For the data below, retype word for word the lines from the one containing "MATRIX2 pin CS: D13 -> A2" through the one containing "JOY2 pin GND: none -> GND"; drop the pictures.

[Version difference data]
*** Begin section ***

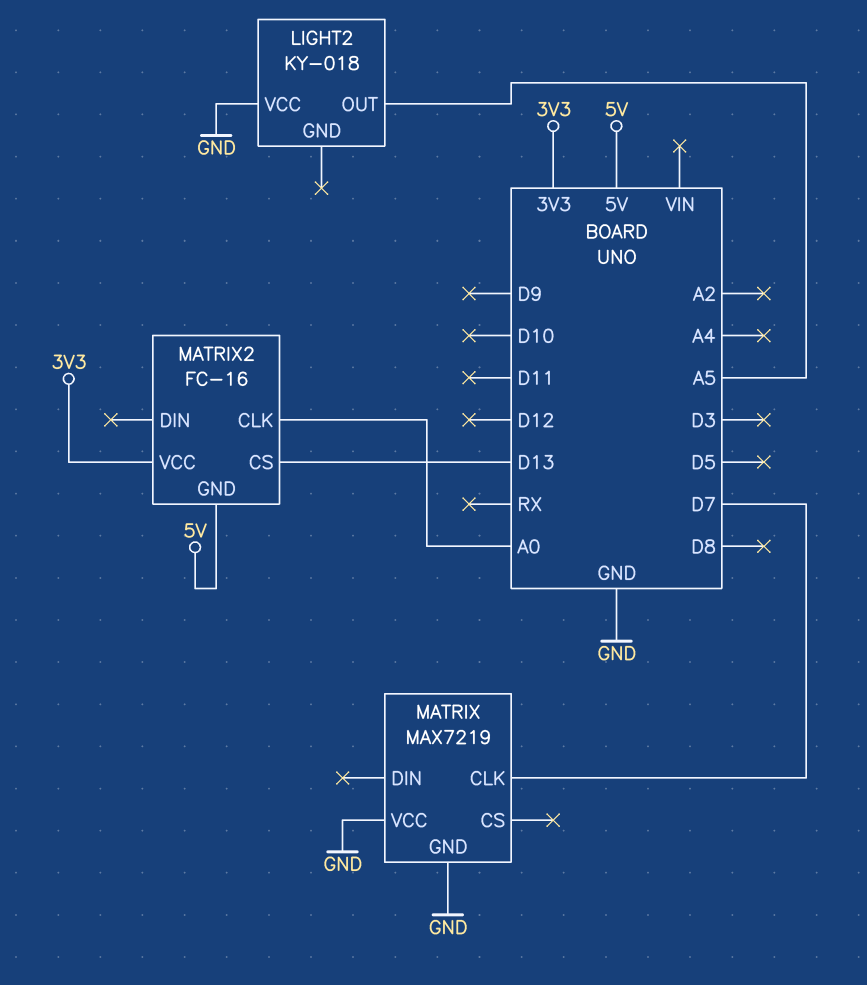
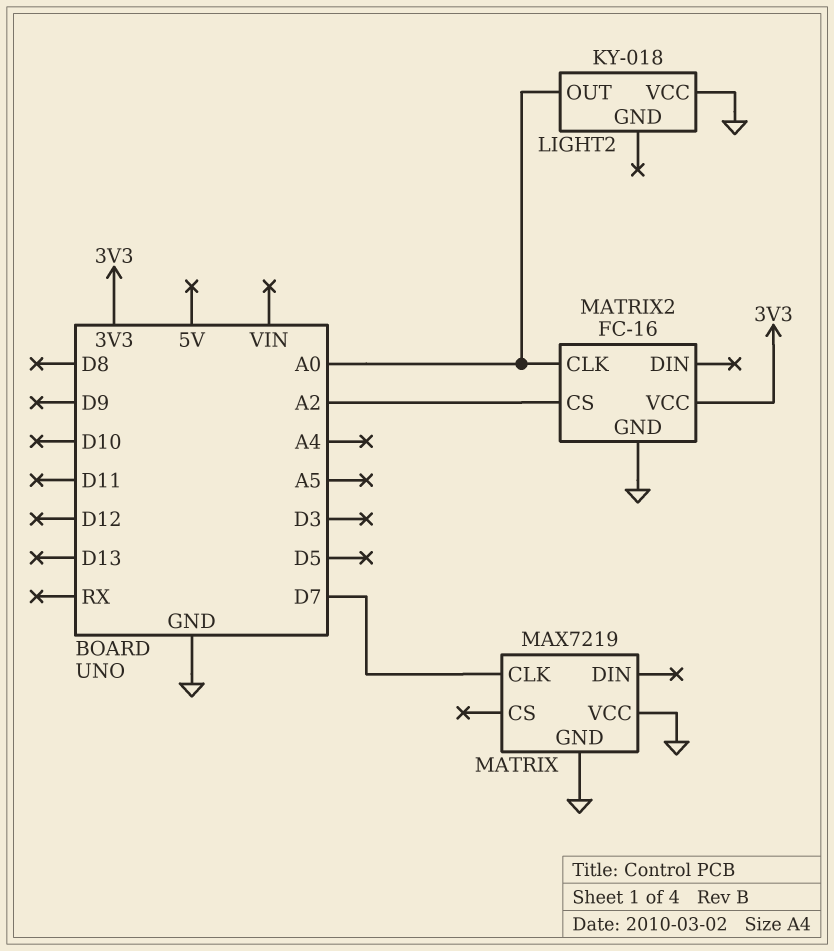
LIGHT2 pin OUT: A5 -> A0
MATRIX2 pin CS: D13 -> A2
MATRIX2 pin GND: 5V -> GND

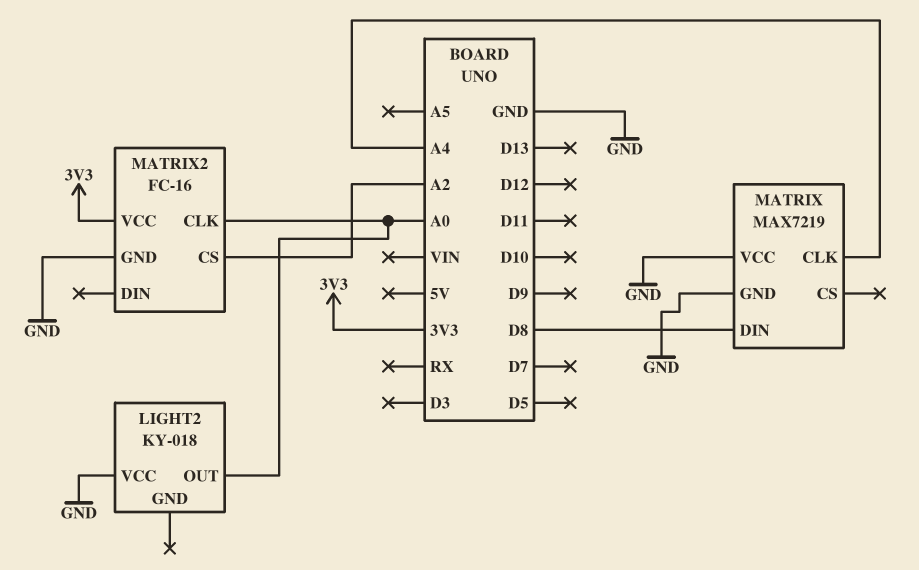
MATRIX pin CLK: D7 -> A4
MATRIX pin DIN: none -> D8

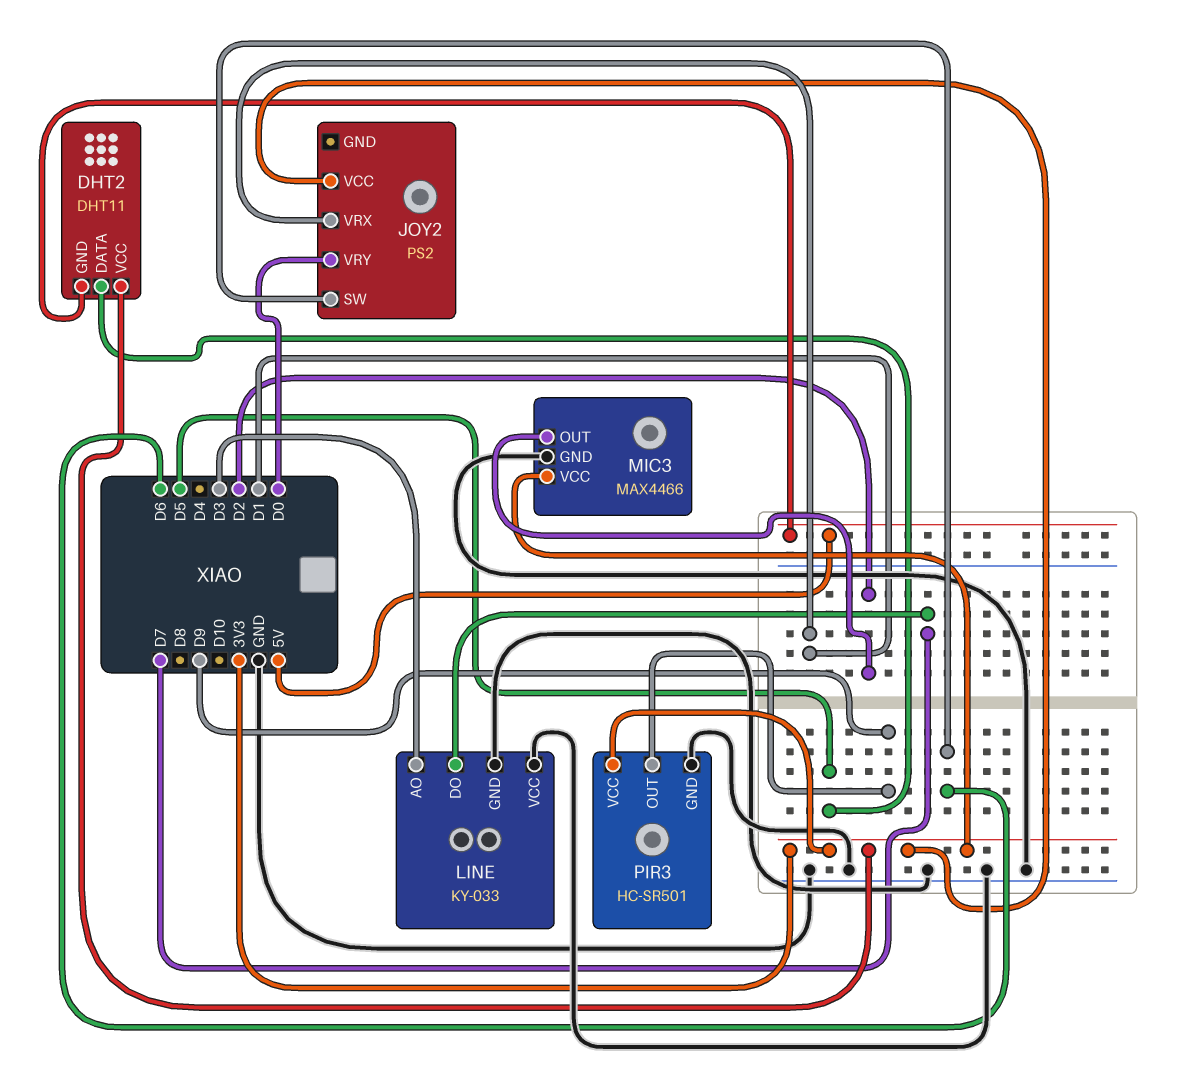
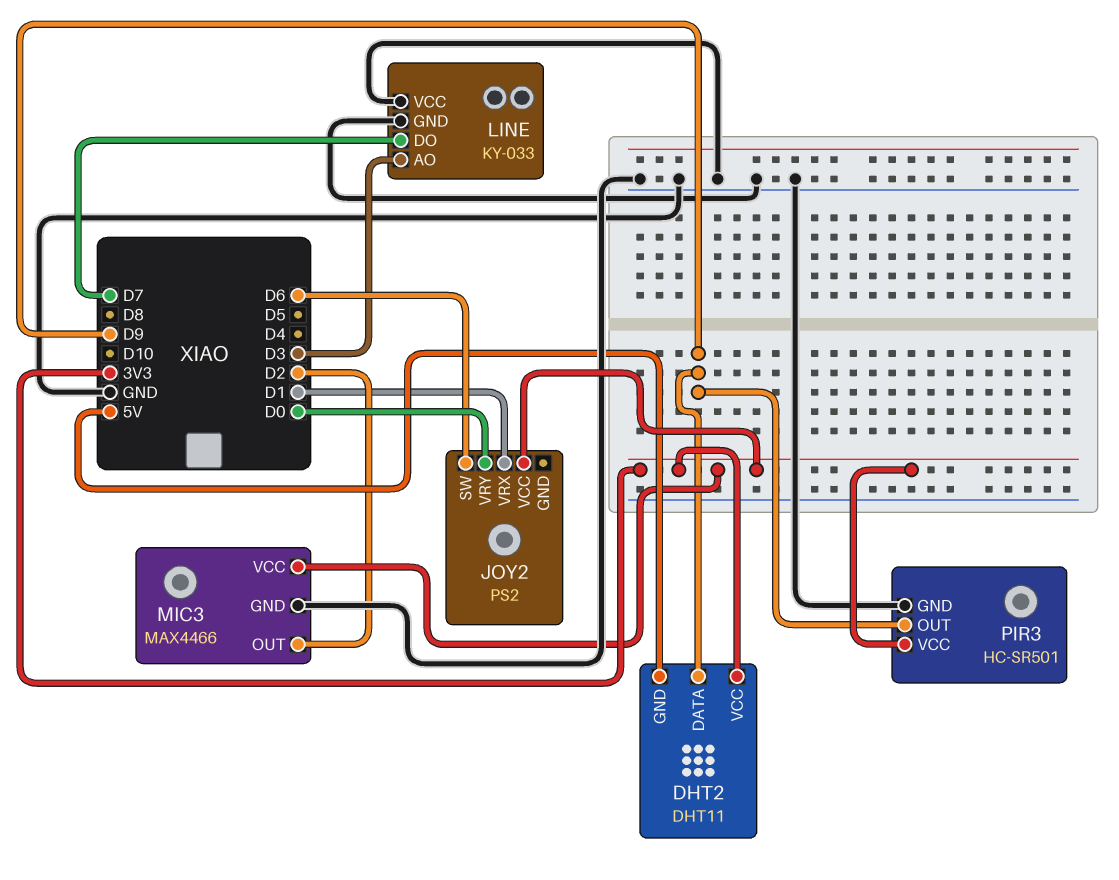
DHT2 pin DATA: D5 -> D9

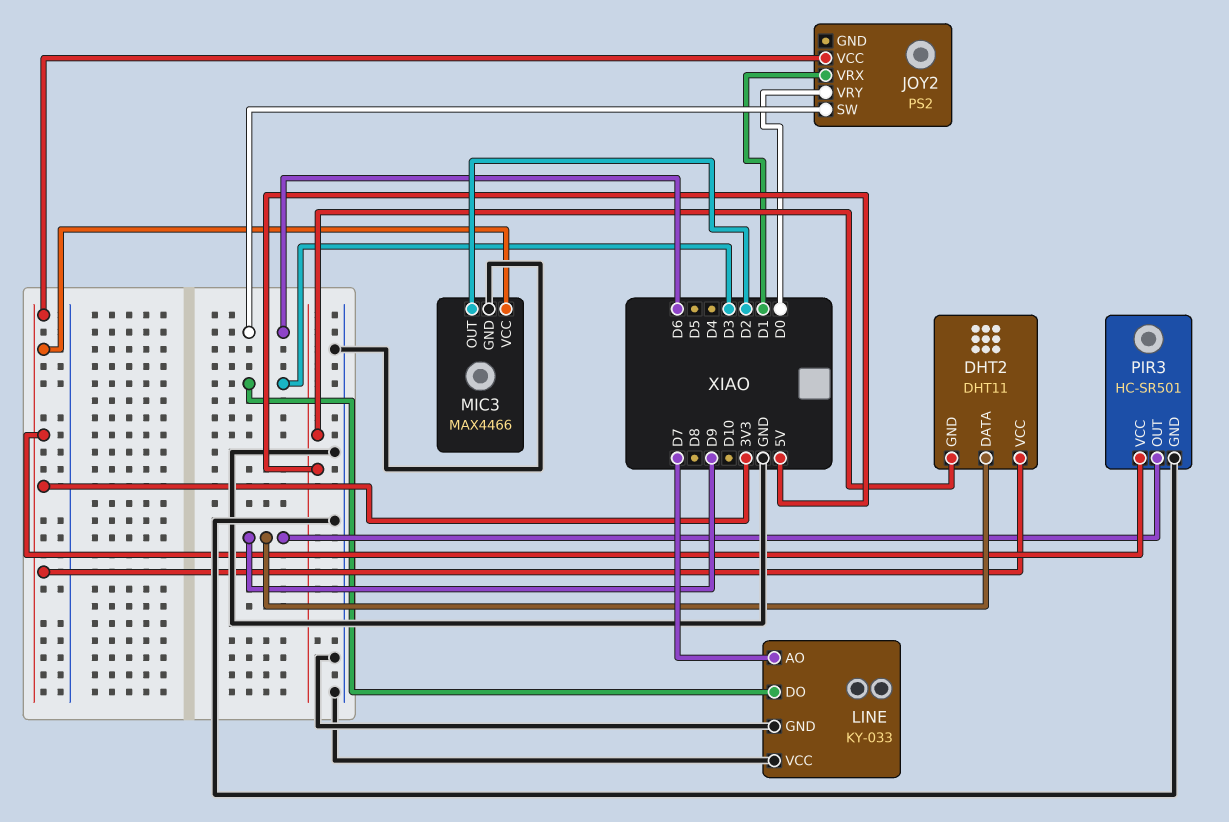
LINE pin AO: D3 -> D7
LINE pin DO: D7 -> D3

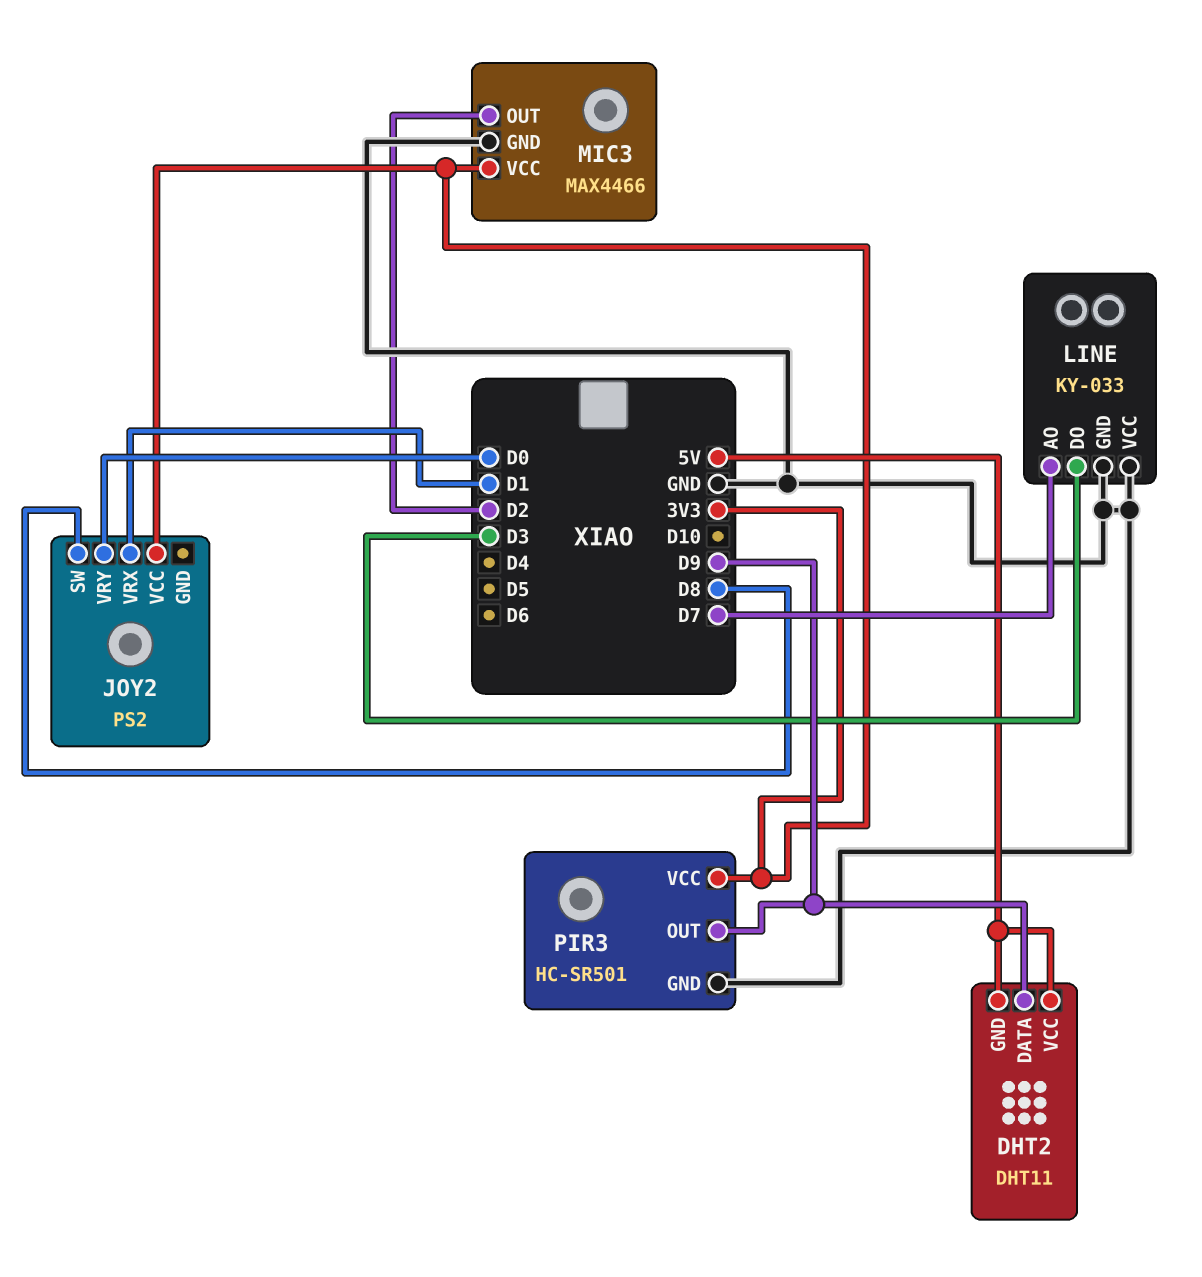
DHT2 pin VCC: 3V3 -> 5V
JOY2 pin SW: D6 -> D8

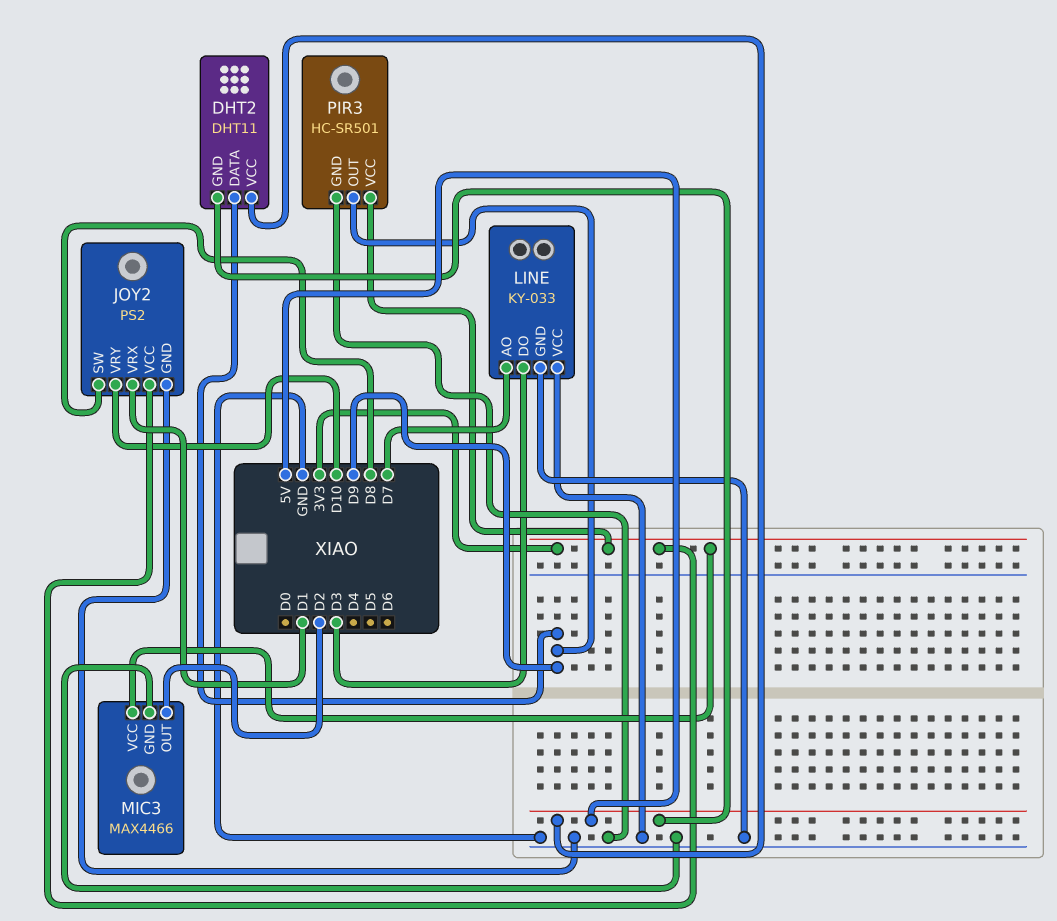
JOY2 pin GND: none -> GND
JOY2 pin VRY: D0 -> D10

*** End section ***

◆ REPLY ◆
MATRIX2 pin CS: D13 -> A2
MATRIX2 pin GND: 5V -> GND

MATRIX pin CLK: D7 -> A4
MATRIX pin DIN: none -> D8

DHT2 pin DATA: D5 -> D9

LINE pin AO: D3 -> D7
LINE pin DO: D7 -> D3

DHT2 pin VCC: 3V3 -> 5V
JOY2 pin SW: D6 -> D8

JOY2 pin GND: none -> GND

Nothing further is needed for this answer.